**WORK REQUEST**
Without the pictures, give the entries below again exactly as written.
══ MATERIAL SHOWN
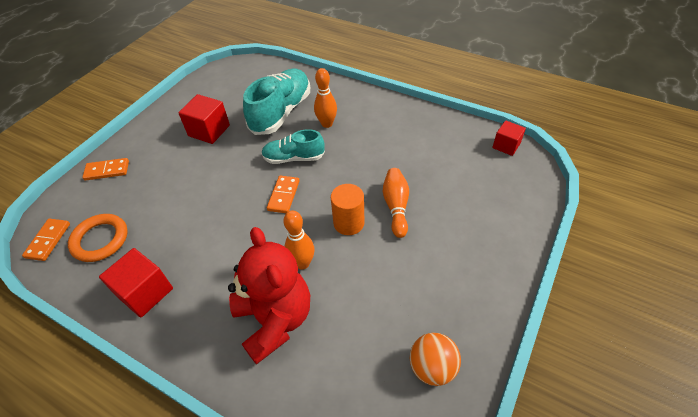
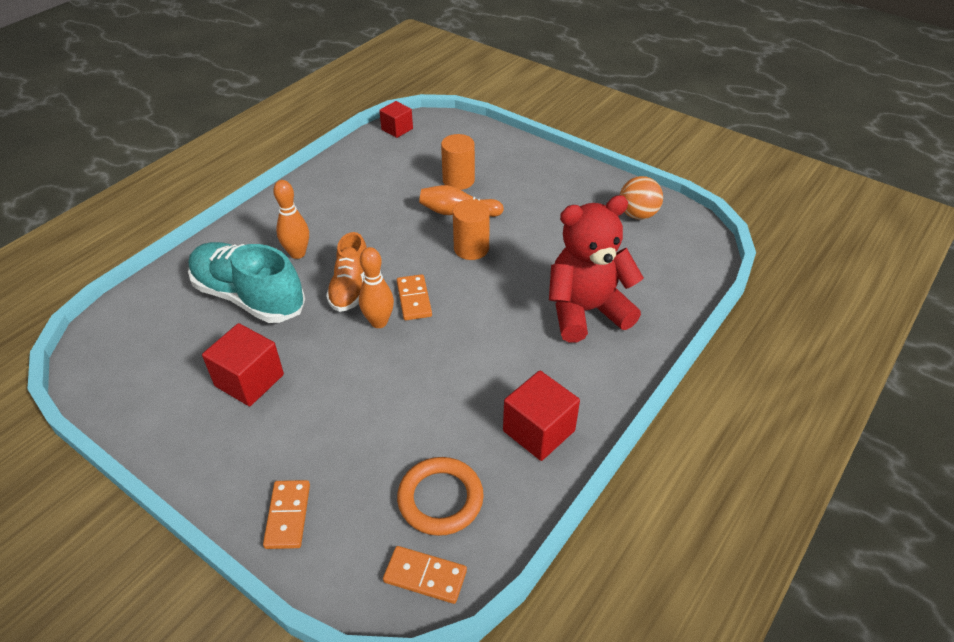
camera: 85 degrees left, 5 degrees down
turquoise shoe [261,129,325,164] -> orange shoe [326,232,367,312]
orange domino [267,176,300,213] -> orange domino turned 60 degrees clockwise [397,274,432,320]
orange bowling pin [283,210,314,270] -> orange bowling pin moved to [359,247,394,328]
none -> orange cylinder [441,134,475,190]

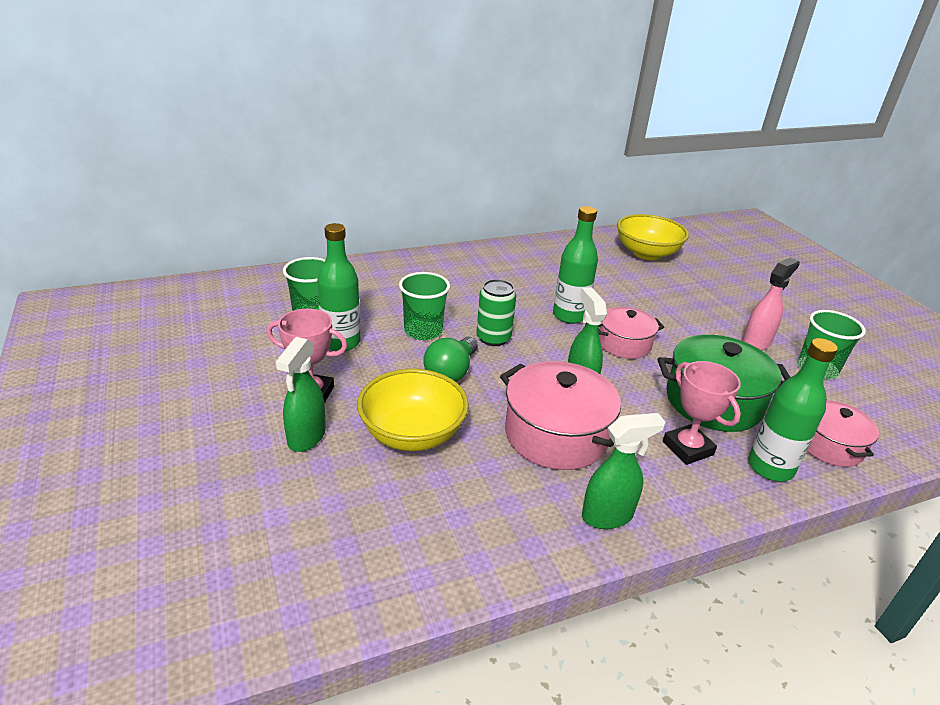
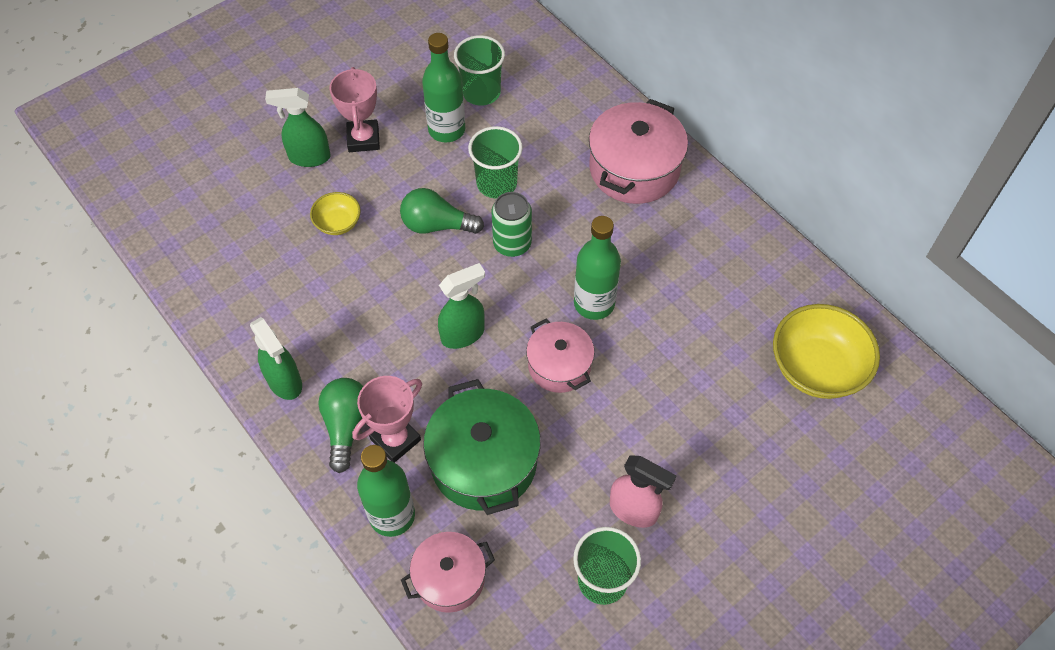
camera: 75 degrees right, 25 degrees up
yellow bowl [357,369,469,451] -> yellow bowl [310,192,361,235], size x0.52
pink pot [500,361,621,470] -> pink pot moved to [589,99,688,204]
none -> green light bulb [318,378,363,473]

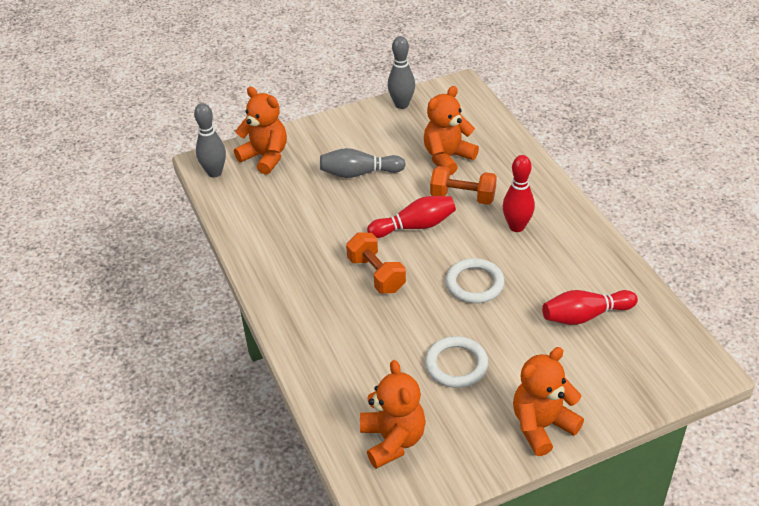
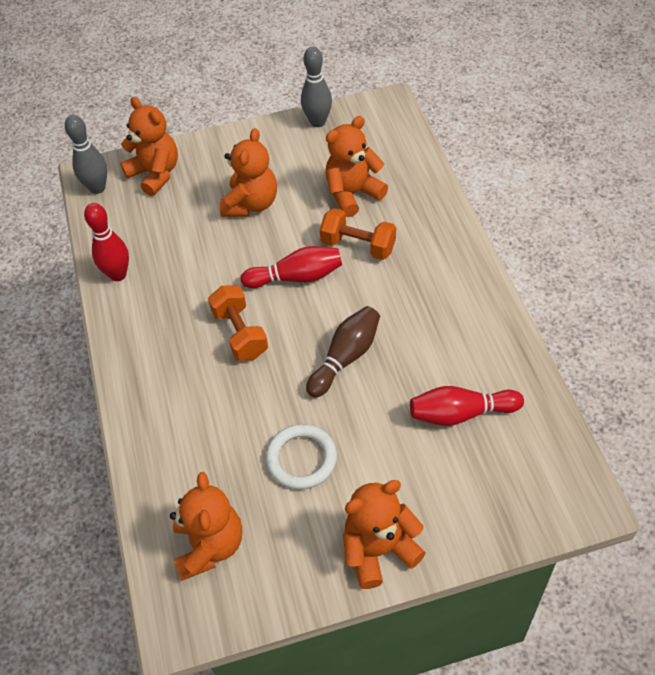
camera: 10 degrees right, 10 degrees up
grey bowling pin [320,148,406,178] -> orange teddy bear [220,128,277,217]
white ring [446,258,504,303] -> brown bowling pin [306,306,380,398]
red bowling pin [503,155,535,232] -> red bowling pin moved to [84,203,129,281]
════
**ANSWER TO THE EXERCISE**
camera: 85 degrees left, 5 degrees down
turquoise shoe [261,129,325,164] -> orange shoe [326,232,367,312]
orange domino [267,176,300,213] -> orange domino turned 60 degrees clockwise [397,274,432,320]
orange bowling pin [283,210,314,270] -> orange bowling pin moved to [359,247,394,328]
none -> orange cylinder [441,134,475,190]

camera: 75 degrees right, 25 degrees up
yellow bowl [357,369,469,451] -> yellow bowl [310,192,361,235], size x0.52
pink pot [500,361,621,470] -> pink pot moved to [589,99,688,204]
none -> green light bulb [318,378,363,473]

camera: 10 degrees right, 10 degrees up
grey bowling pin [320,148,406,178] -> orange teddy bear [220,128,277,217]
white ring [446,258,504,303] -> brown bowling pin [306,306,380,398]
red bowling pin [503,155,535,232] -> red bowling pin moved to [84,203,129,281]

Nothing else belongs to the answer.